--- SUPPLIED INFORMATION ---
++++++++
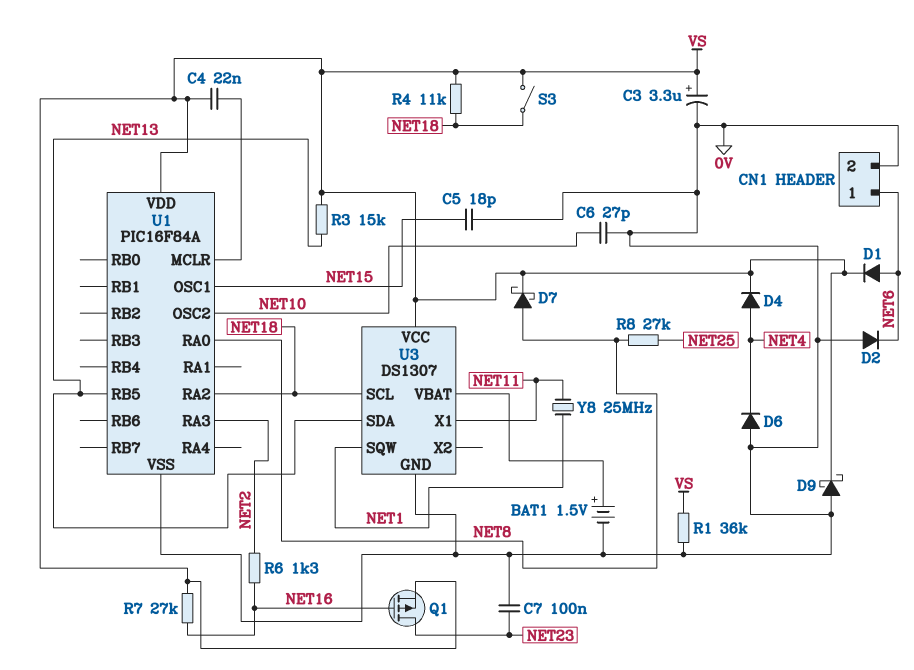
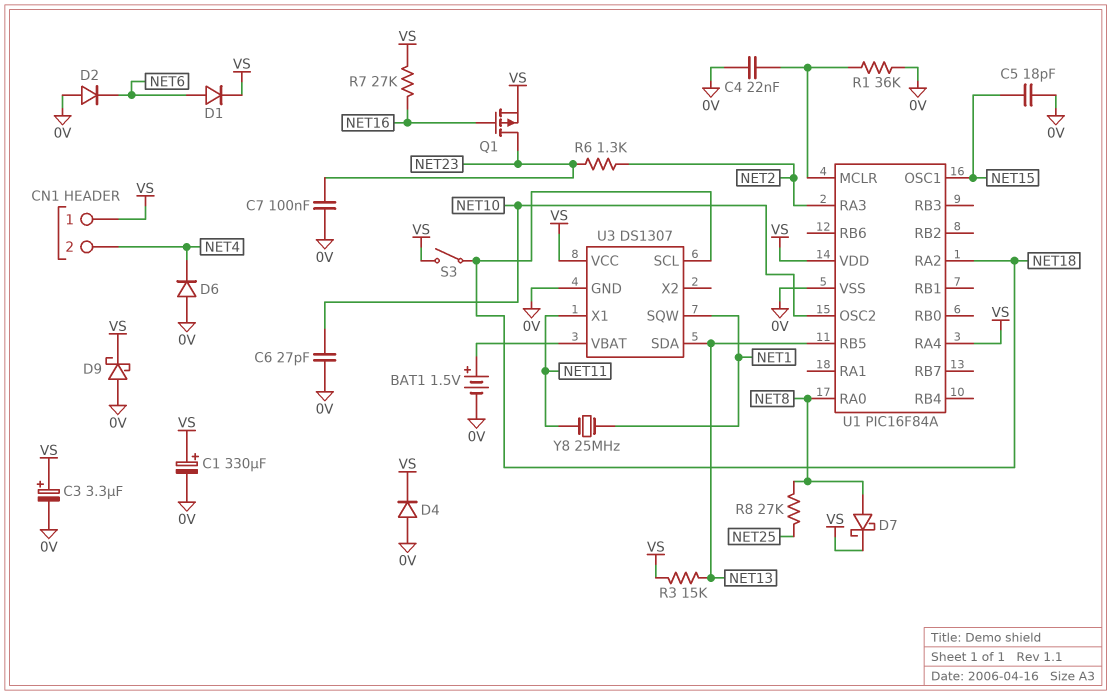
C1: none -> 330uF (plus VS, minus 0V)
C4: 22nF (U1/MCLR, VS) -> 22nF (0V, U1/MCLR)
CN1 pin 1: NET6 -> VS
CN1 pin 2: 0V -> NET4
D4: diode (A NET4, K VS) -> diode (A 0V, K VS)
R1: 36k (0V, VS) -> 36k (0V, U1/MCLR)
R4: 11k (NET18, VS) -> none
R6: 1.3k (NET2, NET16) -> 1.3k (NET2, NET23)
U1 pin RA4: none -> VS

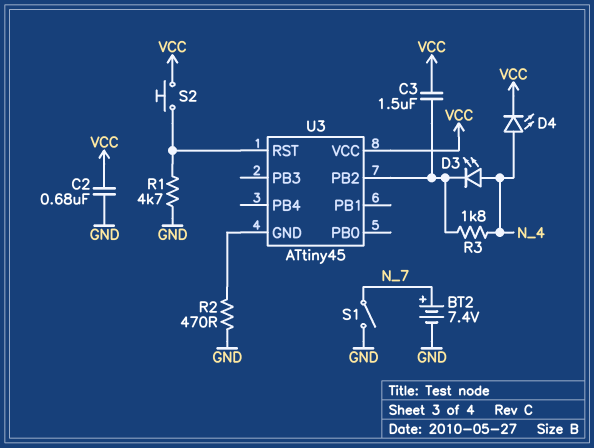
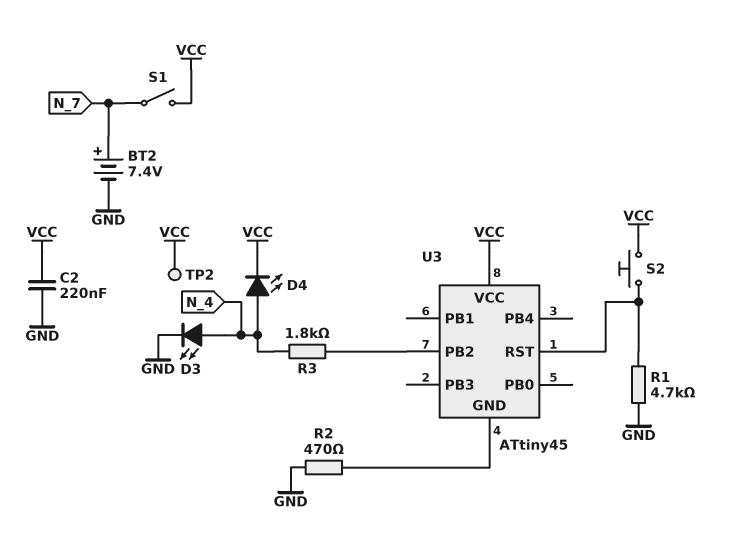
C2: 680nF (GND, VCC) -> 220nF (GND, VCC)
C3: 1.5uF (U3/PB2, VCC) -> none
D3: LED (A N_4, K U3/PB2) -> LED (A N_4, K GND)
S1: switch (GND, N_7) -> switch (N_7, VCC)
TP2: none -> test point (VCC)

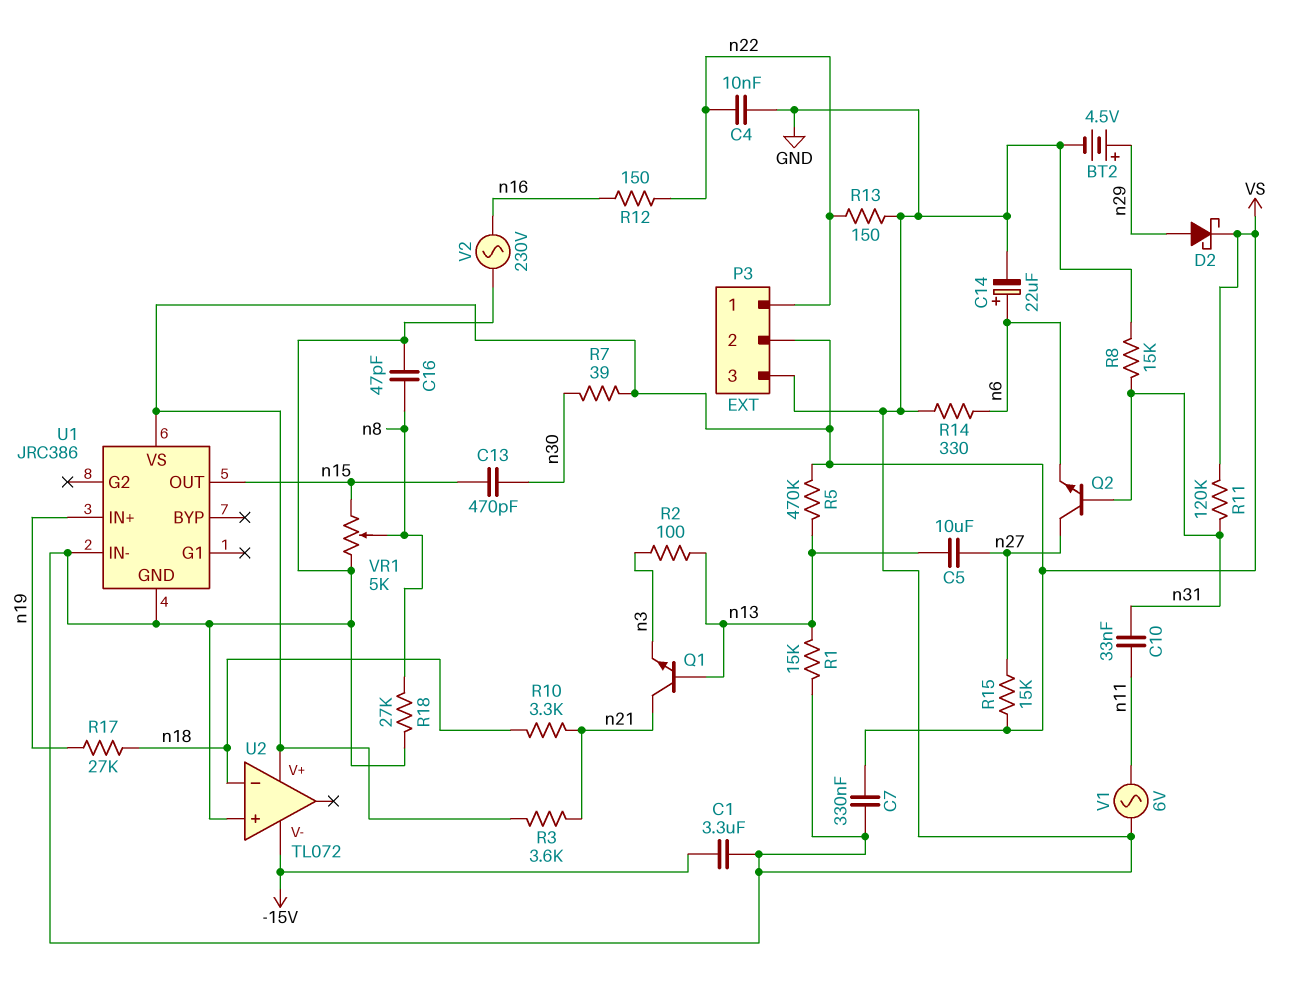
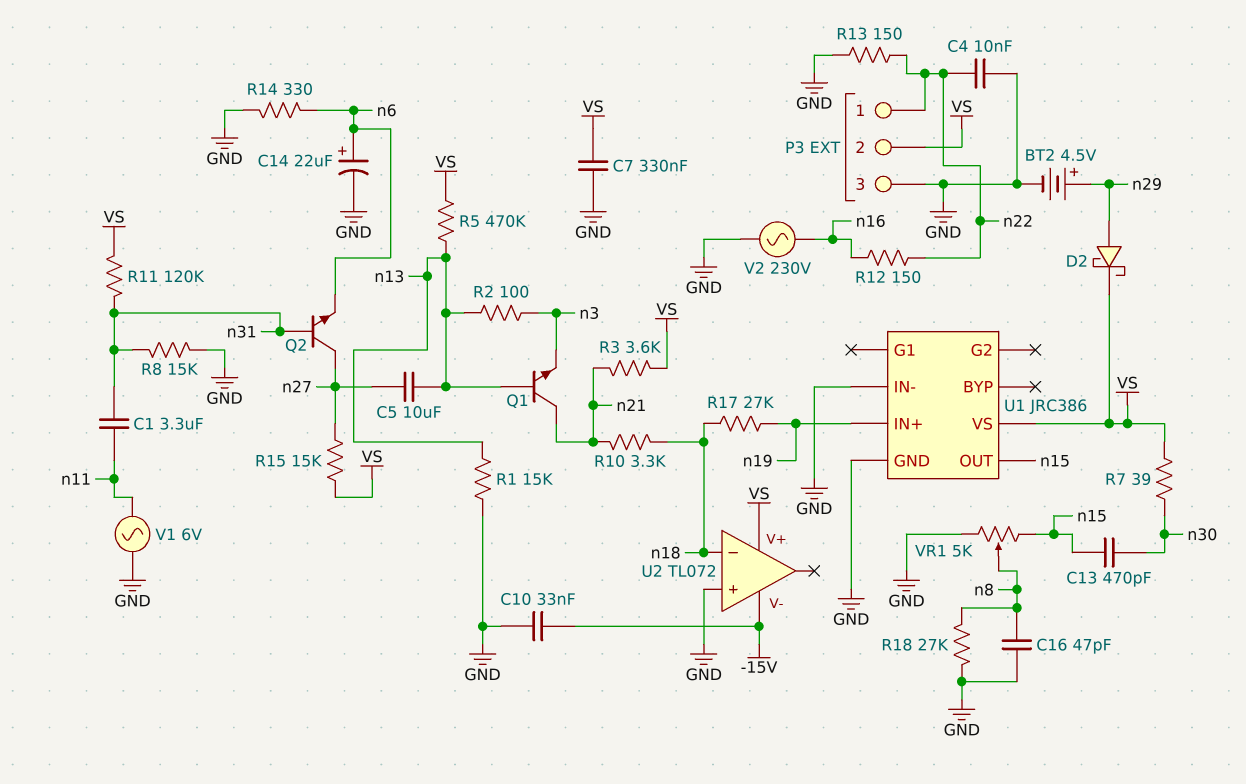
C1: 3.3uF (-15V, GND) -> 3.3uF (n11, n31)
C10: 33nF (n11, n31) -> 33nF (-15V, GND)

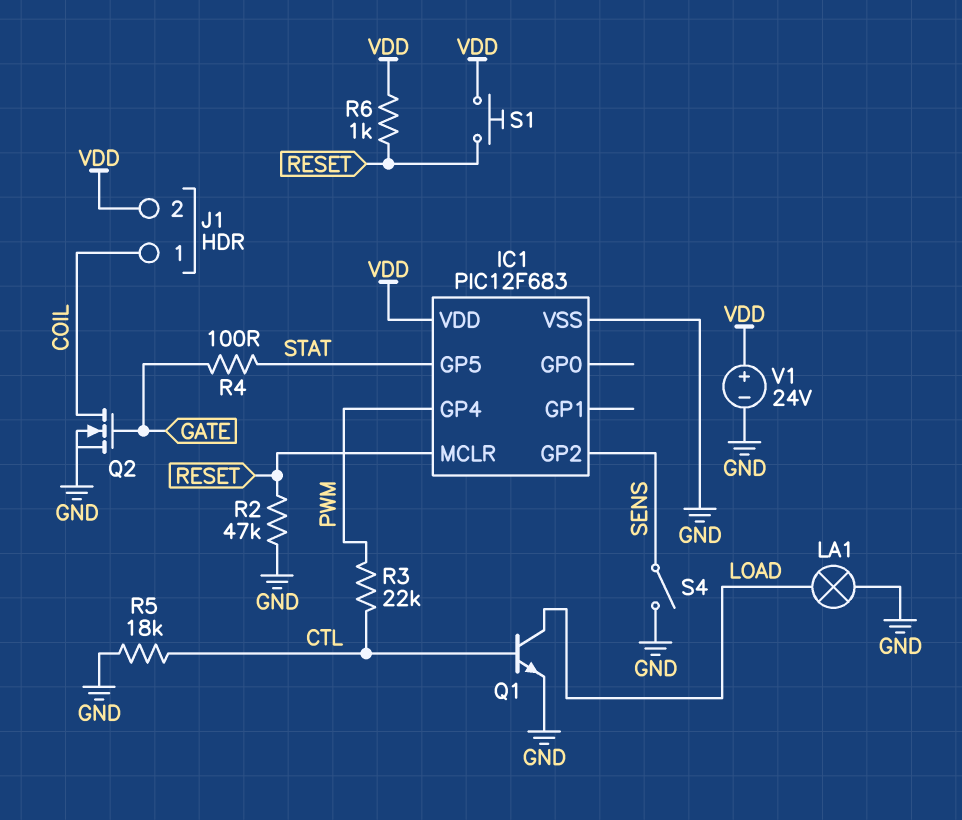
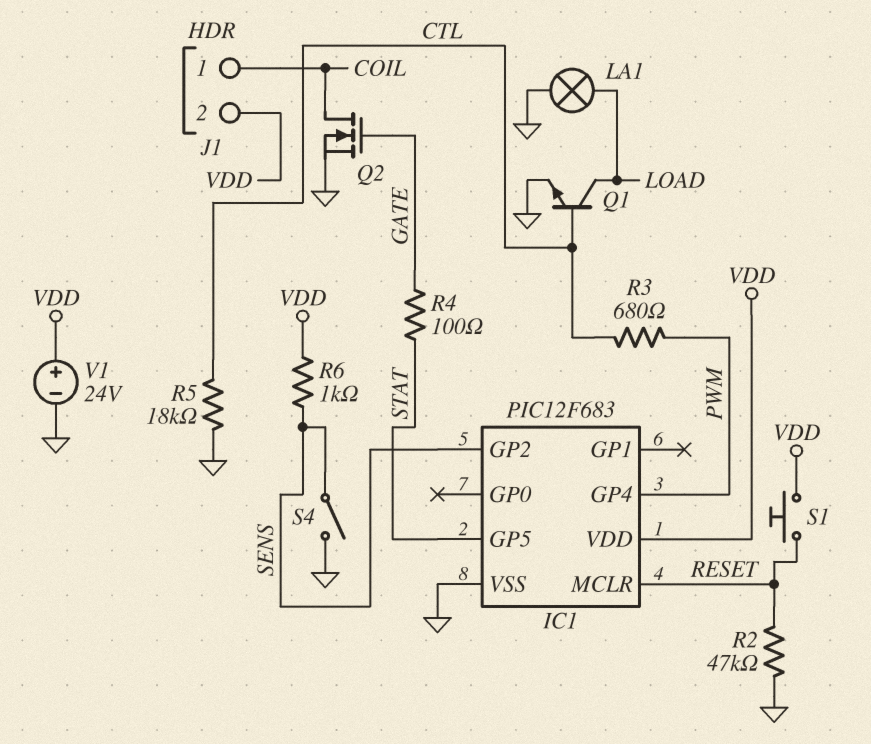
R3: 22k (CTL, PWM) -> 680 (CTL, PWM)
R6: 1k (RESET, VDD) -> 1k (SENS, VDD)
++++++++
--- PROBLEM ---
Going through the records, work out how many lines contain the word "MCLR". Please answer with the number only.

--- EXERCISE RESPONSE ---
2